-- Exercise description --
Transcribe the data below verbatim from the line with "The second view lost the pato/blanco" to the line with "The size of". Include both of those lines.

(Object change descriptions)

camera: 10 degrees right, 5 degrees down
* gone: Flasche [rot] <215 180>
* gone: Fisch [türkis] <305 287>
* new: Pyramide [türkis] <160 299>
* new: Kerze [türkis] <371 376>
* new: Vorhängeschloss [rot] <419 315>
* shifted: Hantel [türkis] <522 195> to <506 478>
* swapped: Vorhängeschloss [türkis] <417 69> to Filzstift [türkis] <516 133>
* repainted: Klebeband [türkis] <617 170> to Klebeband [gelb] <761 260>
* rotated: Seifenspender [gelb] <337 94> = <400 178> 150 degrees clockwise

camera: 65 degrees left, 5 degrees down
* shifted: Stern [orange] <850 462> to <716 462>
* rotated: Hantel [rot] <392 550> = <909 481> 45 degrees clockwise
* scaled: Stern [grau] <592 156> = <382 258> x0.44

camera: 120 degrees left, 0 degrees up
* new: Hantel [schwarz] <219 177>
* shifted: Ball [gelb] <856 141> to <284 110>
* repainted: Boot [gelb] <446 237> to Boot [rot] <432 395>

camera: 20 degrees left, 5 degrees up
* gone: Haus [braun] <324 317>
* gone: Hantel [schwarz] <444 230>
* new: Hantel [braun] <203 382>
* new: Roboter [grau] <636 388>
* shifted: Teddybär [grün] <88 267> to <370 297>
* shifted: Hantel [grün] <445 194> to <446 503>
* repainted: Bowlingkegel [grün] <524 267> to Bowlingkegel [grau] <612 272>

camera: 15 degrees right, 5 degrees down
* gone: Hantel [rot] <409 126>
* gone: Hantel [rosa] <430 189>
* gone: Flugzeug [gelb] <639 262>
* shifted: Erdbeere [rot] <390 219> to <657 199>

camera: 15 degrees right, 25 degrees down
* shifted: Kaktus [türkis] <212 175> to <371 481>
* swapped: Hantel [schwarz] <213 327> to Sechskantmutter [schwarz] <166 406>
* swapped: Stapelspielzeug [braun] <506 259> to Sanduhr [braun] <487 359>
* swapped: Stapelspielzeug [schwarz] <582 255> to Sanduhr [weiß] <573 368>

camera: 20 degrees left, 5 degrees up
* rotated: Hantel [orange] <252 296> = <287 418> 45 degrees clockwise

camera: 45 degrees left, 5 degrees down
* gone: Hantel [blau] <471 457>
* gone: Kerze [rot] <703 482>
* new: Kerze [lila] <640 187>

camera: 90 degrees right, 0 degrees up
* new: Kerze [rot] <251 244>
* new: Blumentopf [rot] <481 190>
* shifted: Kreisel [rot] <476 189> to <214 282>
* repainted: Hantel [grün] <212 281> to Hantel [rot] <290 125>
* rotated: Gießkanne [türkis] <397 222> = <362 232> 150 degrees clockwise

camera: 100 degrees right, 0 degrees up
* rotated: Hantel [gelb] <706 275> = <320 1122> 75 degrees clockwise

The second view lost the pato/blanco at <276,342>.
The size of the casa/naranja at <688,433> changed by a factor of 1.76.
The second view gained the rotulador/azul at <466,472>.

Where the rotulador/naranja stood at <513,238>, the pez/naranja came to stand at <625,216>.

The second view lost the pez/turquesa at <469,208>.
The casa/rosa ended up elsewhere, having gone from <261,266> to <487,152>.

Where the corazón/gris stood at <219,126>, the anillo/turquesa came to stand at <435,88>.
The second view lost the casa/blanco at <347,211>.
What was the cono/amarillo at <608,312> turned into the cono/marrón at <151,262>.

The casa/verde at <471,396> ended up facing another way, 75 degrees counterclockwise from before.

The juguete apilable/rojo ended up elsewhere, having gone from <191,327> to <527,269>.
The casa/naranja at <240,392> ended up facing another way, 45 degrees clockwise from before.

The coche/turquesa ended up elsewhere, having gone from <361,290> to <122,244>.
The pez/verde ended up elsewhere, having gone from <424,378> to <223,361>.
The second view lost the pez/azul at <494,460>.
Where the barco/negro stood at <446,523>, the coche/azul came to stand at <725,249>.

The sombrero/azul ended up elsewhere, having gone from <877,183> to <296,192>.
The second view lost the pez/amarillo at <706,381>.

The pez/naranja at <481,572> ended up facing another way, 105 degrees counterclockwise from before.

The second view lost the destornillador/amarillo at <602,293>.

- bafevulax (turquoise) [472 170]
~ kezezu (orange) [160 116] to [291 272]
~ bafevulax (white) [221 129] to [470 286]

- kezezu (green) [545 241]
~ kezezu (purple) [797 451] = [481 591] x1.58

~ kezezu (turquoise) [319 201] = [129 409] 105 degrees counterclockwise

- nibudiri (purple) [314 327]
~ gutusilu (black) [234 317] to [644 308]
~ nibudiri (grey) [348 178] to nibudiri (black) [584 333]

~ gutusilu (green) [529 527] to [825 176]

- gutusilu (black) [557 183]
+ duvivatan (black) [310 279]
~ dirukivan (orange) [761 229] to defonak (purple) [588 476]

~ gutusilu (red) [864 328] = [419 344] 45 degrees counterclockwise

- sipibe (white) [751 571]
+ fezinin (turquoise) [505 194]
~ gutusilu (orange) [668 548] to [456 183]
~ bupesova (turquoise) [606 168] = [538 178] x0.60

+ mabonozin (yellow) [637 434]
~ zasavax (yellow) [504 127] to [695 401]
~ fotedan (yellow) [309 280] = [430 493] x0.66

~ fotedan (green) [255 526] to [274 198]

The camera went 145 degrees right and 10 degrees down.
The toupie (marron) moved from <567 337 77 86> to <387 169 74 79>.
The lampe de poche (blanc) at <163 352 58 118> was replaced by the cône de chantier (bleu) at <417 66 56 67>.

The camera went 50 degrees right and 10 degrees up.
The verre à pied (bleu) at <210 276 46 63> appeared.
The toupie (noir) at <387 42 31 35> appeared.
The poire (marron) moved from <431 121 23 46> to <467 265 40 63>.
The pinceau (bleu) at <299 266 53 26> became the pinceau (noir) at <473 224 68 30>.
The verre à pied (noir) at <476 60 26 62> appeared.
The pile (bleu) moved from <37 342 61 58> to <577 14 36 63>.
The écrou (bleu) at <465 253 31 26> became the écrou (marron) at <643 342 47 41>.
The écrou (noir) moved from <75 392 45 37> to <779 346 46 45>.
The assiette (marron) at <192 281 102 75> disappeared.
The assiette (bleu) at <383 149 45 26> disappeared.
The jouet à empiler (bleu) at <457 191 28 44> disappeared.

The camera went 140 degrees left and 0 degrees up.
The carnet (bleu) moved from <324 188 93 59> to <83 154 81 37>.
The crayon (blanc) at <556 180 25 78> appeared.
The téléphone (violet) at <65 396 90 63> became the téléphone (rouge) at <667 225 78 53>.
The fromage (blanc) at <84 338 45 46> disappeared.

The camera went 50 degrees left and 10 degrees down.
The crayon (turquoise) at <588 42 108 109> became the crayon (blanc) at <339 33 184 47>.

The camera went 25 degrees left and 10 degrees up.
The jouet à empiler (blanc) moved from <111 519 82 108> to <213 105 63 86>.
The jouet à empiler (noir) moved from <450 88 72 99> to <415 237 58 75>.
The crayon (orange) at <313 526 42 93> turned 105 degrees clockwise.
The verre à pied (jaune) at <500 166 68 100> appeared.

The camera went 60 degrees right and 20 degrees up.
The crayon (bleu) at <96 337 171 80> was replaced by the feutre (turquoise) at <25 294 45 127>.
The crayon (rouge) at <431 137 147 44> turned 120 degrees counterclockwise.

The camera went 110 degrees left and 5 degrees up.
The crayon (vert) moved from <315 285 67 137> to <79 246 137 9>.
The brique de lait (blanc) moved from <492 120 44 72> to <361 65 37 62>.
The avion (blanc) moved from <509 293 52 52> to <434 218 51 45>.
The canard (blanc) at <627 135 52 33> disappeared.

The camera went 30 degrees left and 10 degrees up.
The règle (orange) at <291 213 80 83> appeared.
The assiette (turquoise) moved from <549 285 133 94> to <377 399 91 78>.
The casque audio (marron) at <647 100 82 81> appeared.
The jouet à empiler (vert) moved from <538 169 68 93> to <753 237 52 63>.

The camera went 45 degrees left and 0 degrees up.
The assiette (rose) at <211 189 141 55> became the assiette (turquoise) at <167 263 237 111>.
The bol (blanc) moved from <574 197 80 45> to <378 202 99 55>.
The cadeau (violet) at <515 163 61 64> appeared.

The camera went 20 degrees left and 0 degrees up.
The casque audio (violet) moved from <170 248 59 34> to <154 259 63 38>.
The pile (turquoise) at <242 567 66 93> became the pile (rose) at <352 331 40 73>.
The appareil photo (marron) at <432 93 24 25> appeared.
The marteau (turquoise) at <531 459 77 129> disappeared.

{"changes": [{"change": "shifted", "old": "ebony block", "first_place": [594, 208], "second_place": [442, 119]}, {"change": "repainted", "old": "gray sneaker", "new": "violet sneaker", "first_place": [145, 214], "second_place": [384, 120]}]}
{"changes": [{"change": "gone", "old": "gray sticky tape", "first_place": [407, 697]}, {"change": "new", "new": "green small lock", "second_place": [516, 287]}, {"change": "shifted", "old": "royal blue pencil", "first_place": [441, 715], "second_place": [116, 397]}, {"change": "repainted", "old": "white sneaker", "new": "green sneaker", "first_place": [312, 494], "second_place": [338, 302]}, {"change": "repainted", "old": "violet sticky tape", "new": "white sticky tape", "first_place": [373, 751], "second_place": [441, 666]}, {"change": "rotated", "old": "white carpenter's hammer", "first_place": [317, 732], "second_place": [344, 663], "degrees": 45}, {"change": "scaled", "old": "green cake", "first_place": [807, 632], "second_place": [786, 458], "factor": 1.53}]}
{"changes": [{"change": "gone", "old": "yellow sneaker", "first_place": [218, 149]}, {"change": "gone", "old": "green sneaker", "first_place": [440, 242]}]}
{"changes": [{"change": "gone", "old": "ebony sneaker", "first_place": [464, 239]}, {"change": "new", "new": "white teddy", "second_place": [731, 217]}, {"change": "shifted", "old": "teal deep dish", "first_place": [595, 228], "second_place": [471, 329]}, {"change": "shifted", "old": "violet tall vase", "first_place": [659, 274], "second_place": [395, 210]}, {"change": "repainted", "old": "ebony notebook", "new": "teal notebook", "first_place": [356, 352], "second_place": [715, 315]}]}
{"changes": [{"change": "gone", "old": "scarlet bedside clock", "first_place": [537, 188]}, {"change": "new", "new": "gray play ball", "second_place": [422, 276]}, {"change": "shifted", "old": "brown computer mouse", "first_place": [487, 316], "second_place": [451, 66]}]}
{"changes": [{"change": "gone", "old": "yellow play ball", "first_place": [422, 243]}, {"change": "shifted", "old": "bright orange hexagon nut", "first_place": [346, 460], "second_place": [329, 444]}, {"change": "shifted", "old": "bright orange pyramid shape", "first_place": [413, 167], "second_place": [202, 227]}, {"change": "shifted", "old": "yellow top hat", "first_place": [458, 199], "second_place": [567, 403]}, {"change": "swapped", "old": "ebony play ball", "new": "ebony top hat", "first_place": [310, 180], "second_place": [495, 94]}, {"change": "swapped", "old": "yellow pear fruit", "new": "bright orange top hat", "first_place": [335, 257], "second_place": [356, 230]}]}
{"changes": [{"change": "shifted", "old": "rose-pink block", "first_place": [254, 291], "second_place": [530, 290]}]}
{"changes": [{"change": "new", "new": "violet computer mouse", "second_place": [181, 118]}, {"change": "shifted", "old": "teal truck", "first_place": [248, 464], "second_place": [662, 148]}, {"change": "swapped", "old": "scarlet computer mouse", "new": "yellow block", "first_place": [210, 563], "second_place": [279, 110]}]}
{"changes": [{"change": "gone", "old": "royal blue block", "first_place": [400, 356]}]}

-- Result below --
The second view lost the pato/blanco at <276,342>.
The size of the casa/naranja at <688,433> changed by a factor of 1.76.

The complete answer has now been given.